WORK TASK - Given the entries below, would you transcribe exactly the lines starting at the one with "building: [372,36,403,64] -> [450,83,491,119]" and ending at the one with "building: [130,336,238,456] -> none", both kept, pictures omitted, nothing extra?

● ● ● ●

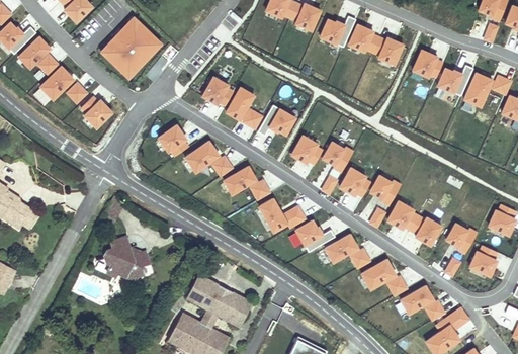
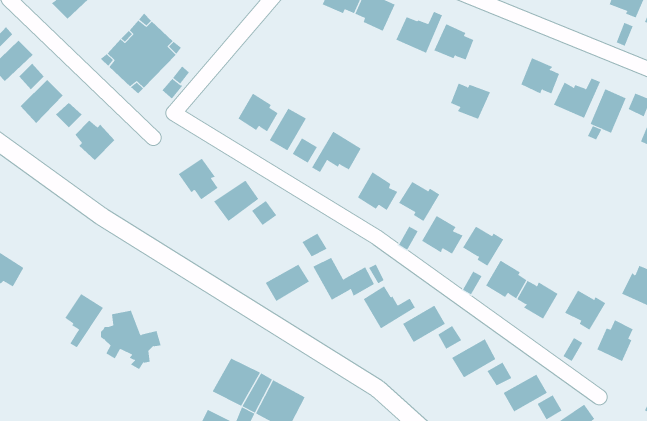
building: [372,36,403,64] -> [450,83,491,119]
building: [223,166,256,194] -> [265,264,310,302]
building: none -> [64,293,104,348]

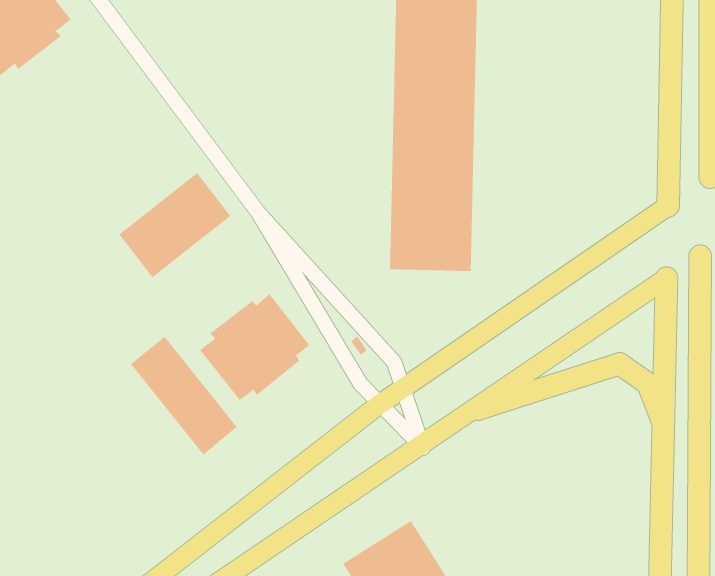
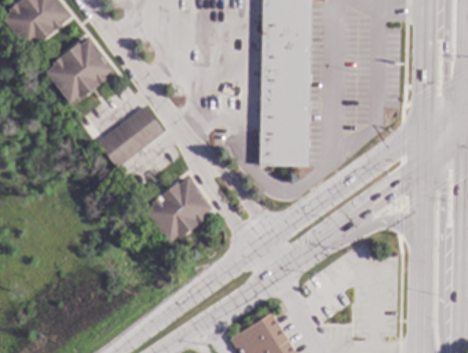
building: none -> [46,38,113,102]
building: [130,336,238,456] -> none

● ● ● ●

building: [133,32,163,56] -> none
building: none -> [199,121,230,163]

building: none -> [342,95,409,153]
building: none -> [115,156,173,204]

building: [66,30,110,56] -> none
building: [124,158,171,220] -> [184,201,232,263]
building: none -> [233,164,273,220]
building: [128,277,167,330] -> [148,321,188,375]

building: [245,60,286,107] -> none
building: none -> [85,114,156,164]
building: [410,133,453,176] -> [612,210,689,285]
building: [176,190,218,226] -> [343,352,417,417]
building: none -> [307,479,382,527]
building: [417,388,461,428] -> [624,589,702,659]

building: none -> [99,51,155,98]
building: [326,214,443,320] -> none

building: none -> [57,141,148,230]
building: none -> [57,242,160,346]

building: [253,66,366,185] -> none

● ● ● ●

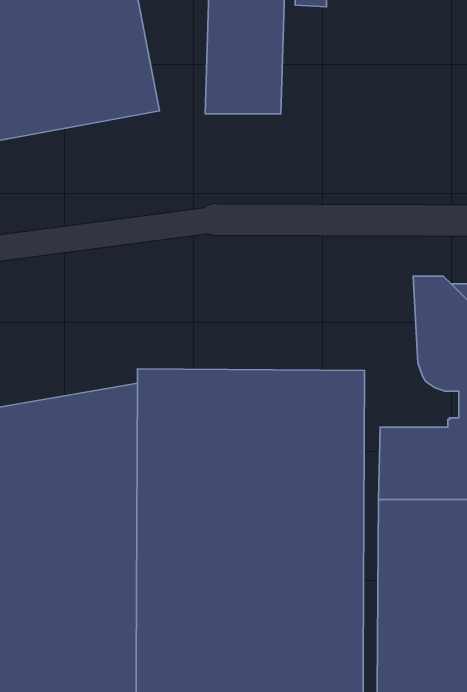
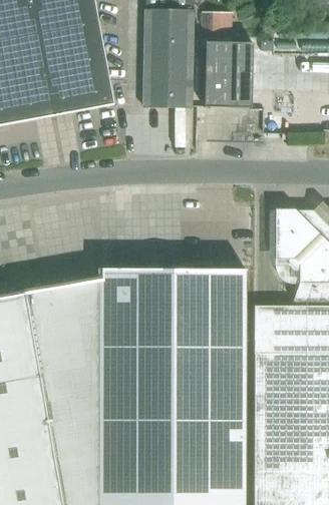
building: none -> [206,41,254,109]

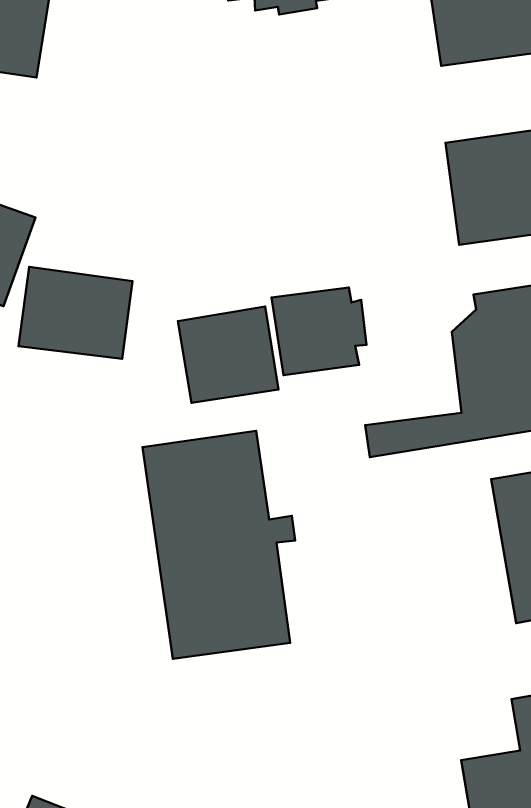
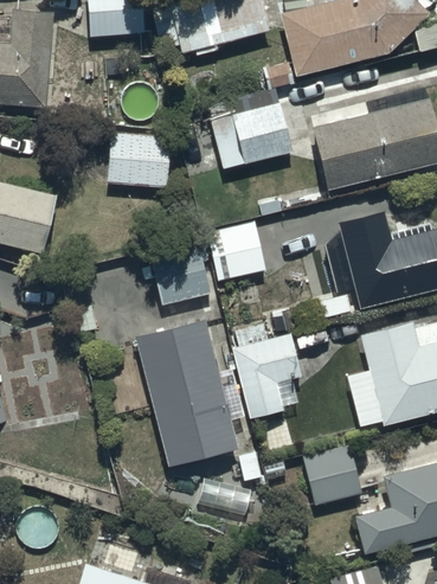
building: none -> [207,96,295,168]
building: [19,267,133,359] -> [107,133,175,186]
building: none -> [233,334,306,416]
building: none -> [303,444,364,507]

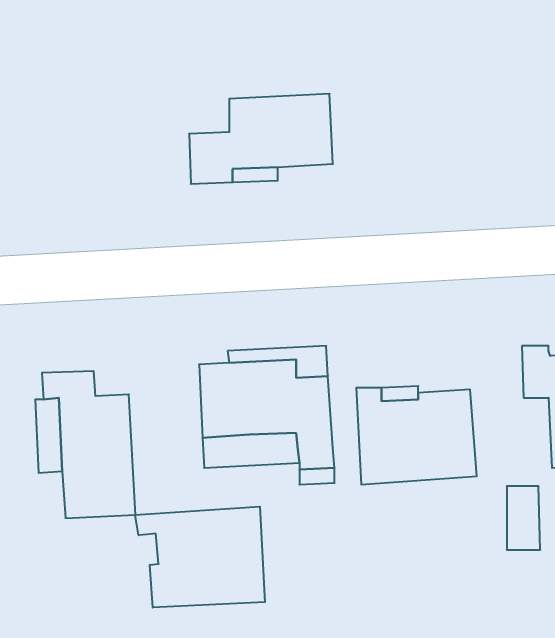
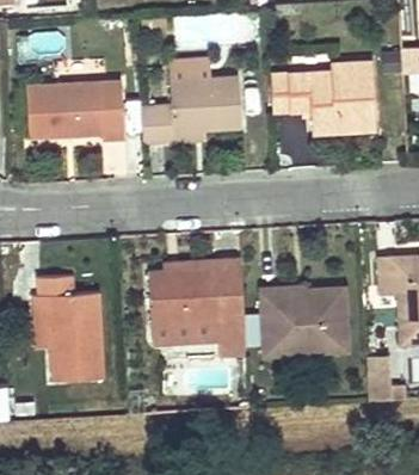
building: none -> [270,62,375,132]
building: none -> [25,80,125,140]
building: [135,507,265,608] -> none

● ● ● ●

TASK ANSWER -
building: [372,36,403,64] -> [450,83,491,119]
building: [223,166,256,194] -> [265,264,310,302]
building: none -> [64,293,104,348]

building: none -> [46,38,113,102]
building: [130,336,238,456] -> none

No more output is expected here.